** DATASET EXCERPTS follows **
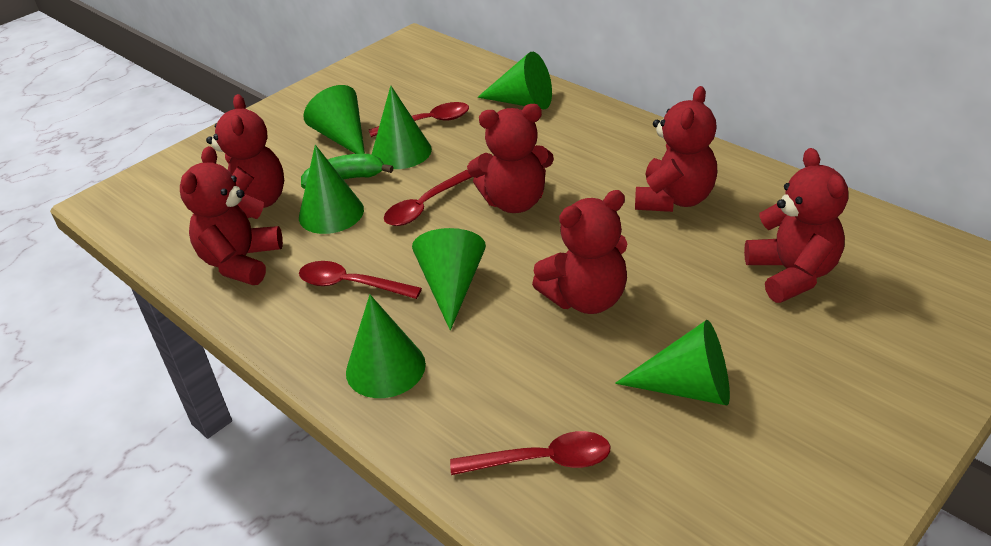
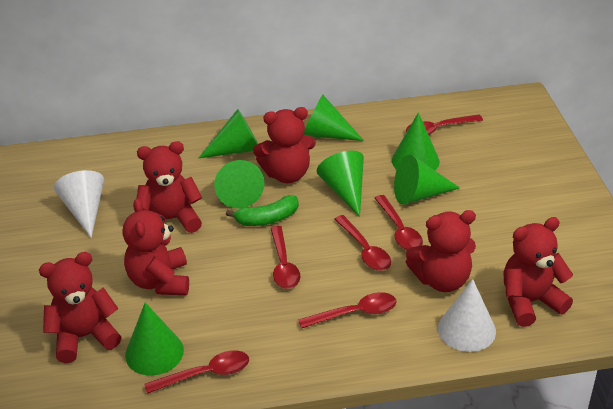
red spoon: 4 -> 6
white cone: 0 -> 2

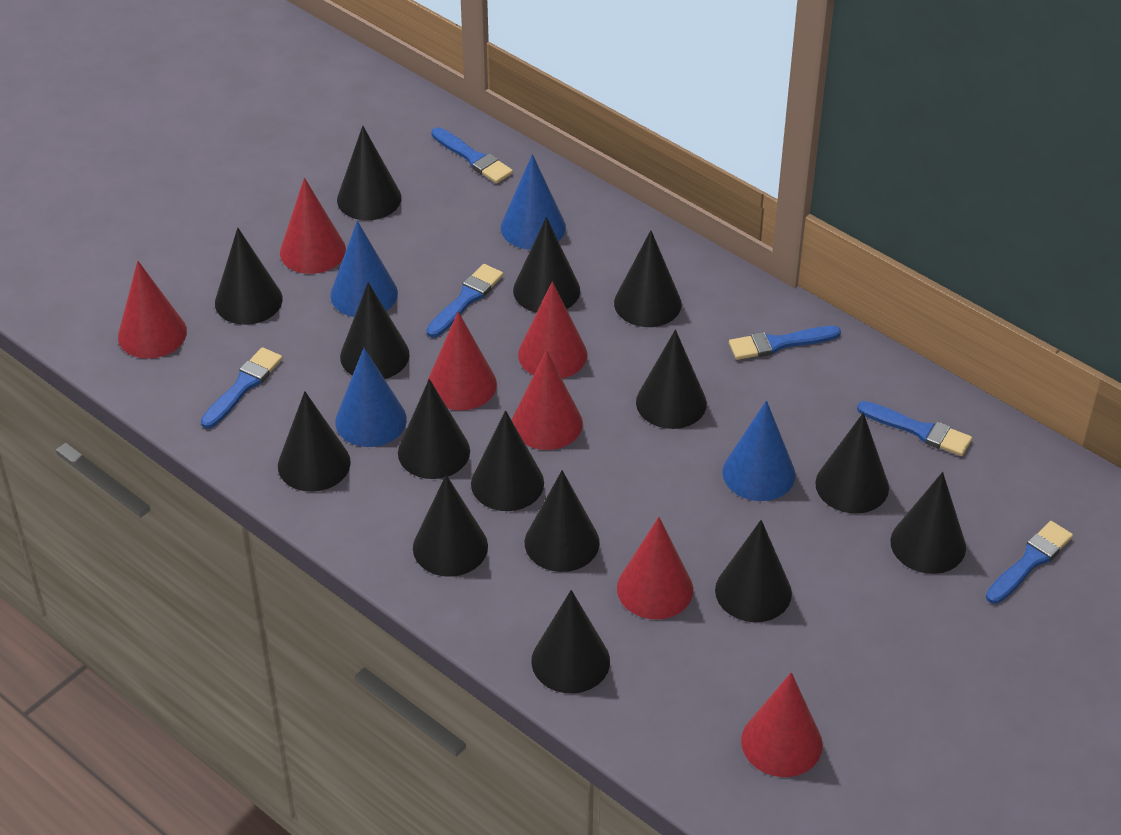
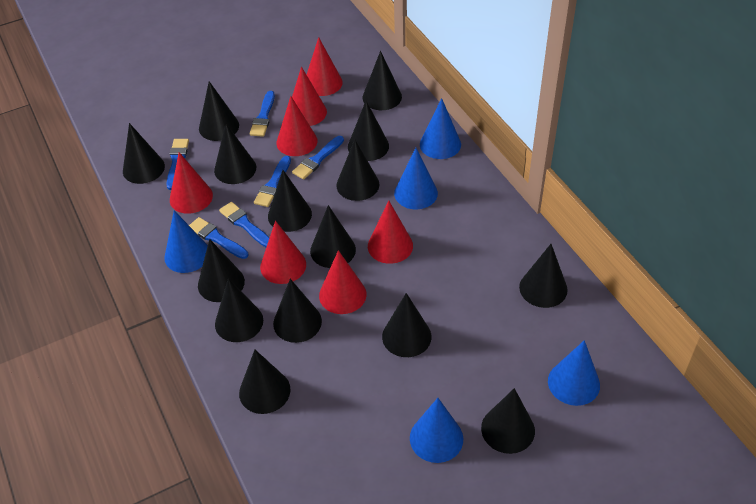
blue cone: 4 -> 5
** End of DATASET EXCERPTS **
** DATASET EXCERPTS follows **
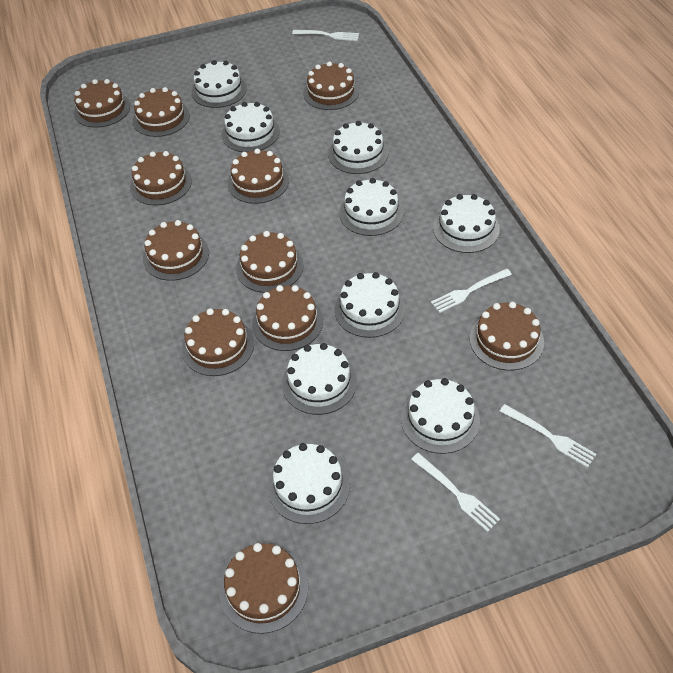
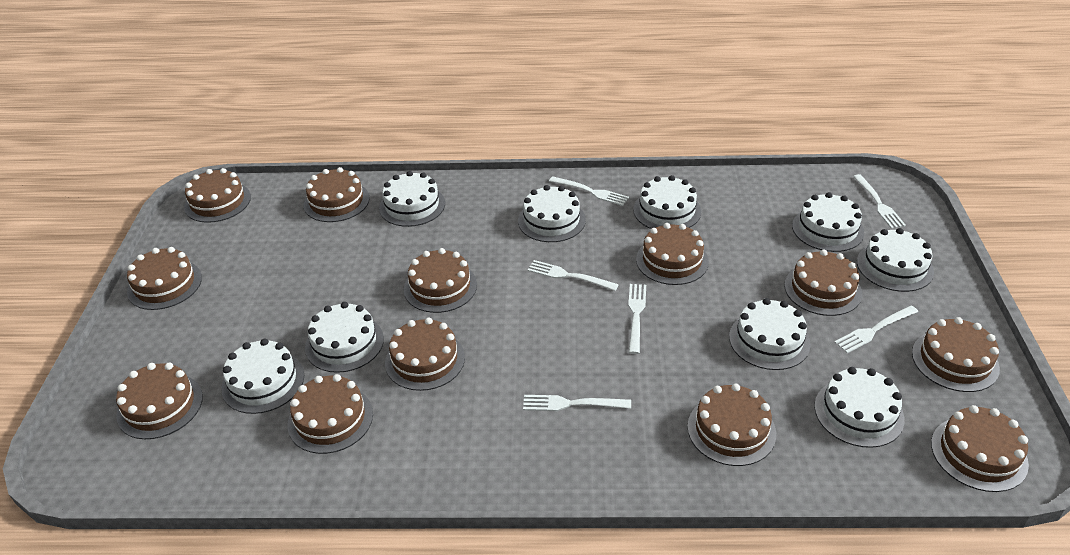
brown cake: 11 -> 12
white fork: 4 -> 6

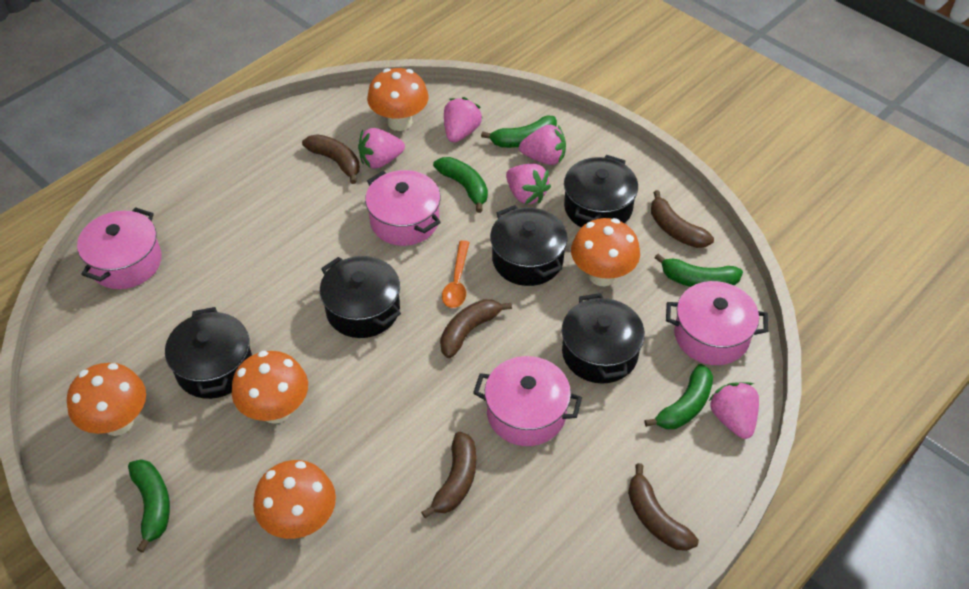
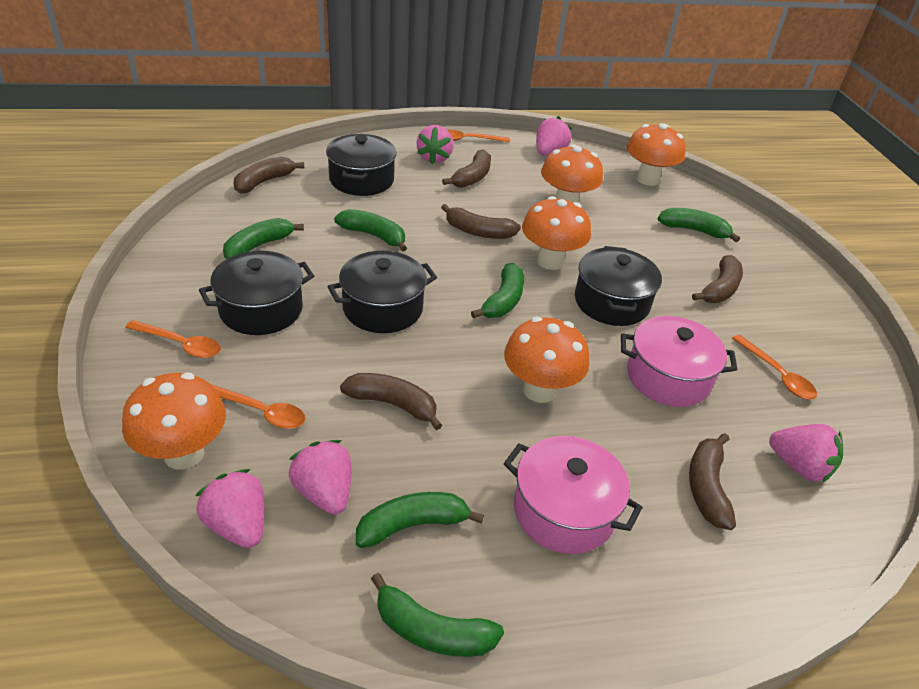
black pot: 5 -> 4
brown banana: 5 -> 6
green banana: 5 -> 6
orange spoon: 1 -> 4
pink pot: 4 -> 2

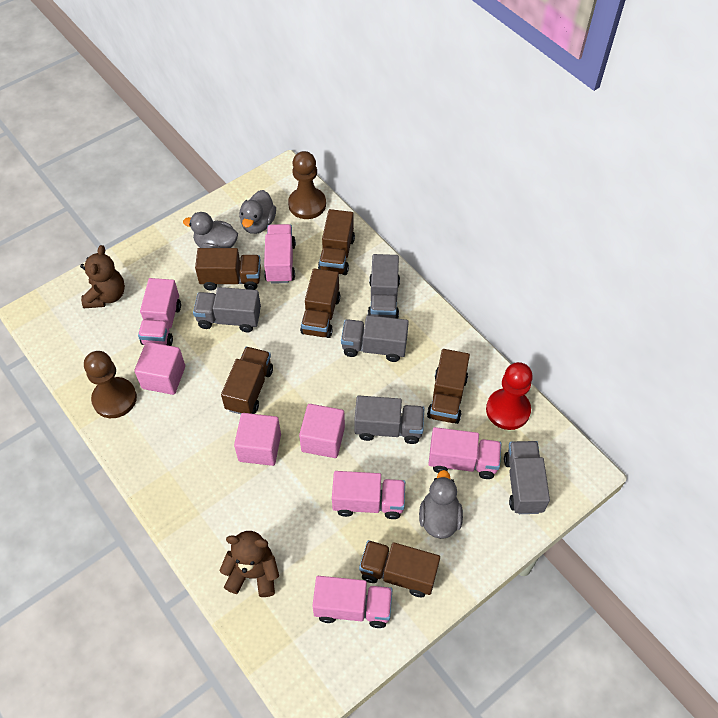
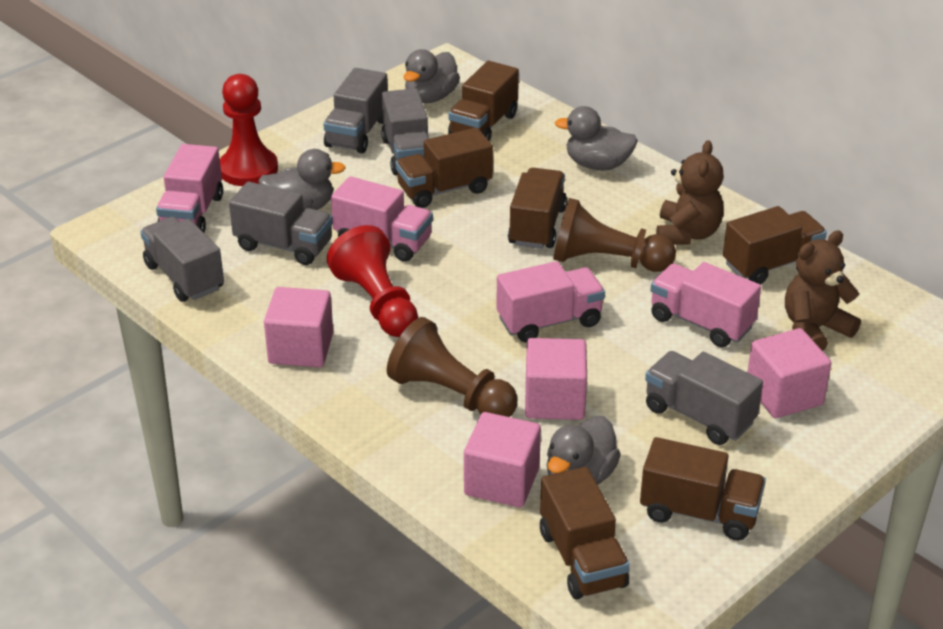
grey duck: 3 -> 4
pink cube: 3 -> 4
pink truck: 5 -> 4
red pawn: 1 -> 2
** End of DATASET EXCERPTS **
** DATASET EXCERPTS follows **
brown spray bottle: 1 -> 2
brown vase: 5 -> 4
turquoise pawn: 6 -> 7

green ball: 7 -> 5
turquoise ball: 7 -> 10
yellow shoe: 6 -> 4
** End of DATASET EXCERPTS **
Using the entries above, transcribe exactly from the line that has "white fork: 4 -> 6" through the line that has "red pawn: 1 -> 2". Pictures are dropped.

white fork: 4 -> 6

black pot: 5 -> 4
brown banana: 5 -> 6
green banana: 5 -> 6
orange spoon: 1 -> 4
pink pot: 4 -> 2

grey duck: 3 -> 4
pink cube: 3 -> 4
pink truck: 5 -> 4
red pawn: 1 -> 2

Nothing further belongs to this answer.